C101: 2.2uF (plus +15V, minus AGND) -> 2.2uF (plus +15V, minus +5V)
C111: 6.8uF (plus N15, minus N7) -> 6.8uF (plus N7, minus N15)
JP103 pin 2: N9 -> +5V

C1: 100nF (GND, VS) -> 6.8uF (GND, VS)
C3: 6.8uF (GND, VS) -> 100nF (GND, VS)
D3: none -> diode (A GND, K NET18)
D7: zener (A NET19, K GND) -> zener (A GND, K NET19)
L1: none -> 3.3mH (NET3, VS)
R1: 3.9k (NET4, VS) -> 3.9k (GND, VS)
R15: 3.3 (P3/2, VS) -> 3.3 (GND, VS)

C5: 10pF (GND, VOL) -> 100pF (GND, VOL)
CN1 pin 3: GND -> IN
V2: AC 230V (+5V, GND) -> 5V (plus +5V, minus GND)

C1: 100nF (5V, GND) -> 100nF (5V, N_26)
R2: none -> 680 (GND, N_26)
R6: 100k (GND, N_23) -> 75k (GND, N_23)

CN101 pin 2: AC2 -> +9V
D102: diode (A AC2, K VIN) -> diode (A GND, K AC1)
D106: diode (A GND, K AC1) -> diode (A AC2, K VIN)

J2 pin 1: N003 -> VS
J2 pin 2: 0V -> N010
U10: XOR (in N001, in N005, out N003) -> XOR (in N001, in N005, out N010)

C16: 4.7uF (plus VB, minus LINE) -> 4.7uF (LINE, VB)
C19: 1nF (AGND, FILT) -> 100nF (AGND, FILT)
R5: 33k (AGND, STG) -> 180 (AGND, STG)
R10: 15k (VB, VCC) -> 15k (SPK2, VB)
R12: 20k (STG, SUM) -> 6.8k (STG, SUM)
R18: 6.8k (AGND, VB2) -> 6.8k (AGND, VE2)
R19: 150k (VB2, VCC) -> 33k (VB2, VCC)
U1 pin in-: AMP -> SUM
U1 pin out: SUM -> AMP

━━━━━━━━

- [WHAT YOU NEED TO DO]: Would you retype the lines above from the one with "R15: 3.3 (P3/2, VS) -> 3.3 (GND, VS)" down to the one with "C16: 4.7uF (plus", word for word, both ends included and no other lines?

- [EXPECTED OUTPUT]:
R15: 3.3 (P3/2, VS) -> 3.3 (GND, VS)

C5: 10pF (GND, VOL) -> 100pF (GND, VOL)
CN1 pin 3: GND -> IN
V2: AC 230V (+5V, GND) -> 5V (plus +5V, minus GND)

C1: 100nF (5V, GND) -> 100nF (5V, N_26)
R2: none -> 680 (GND, N_26)
R6: 100k (GND, N_23) -> 75k (GND, N_23)

CN101 pin 2: AC2 -> +9V
D102: diode (A AC2, K VIN) -> diode (A GND, K AC1)
D106: diode (A GND, K AC1) -> diode (A AC2, K VIN)

J2 pin 1: N003 -> VS
J2 pin 2: 0V -> N010
U10: XOR (in N001, in N005, out N003) -> XOR (in N001, in N005, out N010)

C16: 4.7uF (plus VB, minus LINE) -> 4.7uF (LINE, VB)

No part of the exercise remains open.